Record extracts

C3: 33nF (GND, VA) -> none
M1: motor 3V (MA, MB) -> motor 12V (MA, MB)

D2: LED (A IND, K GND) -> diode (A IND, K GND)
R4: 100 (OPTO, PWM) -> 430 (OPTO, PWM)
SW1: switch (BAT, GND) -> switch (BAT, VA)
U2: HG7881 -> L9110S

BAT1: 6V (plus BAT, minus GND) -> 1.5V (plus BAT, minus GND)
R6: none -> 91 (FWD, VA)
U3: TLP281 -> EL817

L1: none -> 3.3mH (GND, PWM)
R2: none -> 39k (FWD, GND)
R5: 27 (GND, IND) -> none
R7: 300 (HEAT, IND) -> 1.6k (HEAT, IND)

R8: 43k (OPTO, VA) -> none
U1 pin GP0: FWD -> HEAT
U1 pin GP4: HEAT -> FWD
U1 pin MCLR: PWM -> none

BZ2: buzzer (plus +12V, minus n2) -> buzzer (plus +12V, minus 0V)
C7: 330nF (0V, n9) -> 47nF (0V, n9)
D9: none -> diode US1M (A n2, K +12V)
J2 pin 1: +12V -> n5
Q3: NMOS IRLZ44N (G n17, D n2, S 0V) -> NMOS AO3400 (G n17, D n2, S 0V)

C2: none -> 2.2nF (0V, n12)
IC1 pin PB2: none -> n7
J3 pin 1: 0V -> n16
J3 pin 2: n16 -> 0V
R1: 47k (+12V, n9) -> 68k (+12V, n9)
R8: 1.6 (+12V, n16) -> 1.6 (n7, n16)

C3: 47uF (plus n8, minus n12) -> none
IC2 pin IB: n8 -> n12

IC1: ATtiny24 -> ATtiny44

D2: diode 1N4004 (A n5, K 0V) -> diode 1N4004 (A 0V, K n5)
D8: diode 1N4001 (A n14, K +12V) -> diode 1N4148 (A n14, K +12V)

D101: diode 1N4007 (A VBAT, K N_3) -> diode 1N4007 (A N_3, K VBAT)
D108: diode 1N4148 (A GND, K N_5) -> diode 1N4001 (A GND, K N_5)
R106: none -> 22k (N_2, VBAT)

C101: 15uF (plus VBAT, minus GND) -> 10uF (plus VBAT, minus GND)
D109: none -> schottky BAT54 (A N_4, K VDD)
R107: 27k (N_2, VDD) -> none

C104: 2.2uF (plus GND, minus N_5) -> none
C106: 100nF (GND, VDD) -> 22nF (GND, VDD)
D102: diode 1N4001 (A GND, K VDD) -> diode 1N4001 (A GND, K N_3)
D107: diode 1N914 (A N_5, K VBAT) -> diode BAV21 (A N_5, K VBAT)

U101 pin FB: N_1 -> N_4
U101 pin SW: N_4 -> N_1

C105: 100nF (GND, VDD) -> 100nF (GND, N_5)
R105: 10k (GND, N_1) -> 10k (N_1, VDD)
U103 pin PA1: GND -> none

Work order
Your task is to copy each line of the entries that includes the word "plus".

Exercise answer
BAT1: 6V (plus BAT, minus GND) -> 1.5V (plus BAT, minus GND)
BZ2: buzzer (plus +12V, minus n2) -> buzzer (plus +12V, minus 0V)
C3: 47uF (plus n8, minus n12) -> none
C101: 15uF (plus VBAT, minus GND) -> 10uF (plus VBAT, minus GND)
C104: 2.2uF (plus GND, minus N_5) -> none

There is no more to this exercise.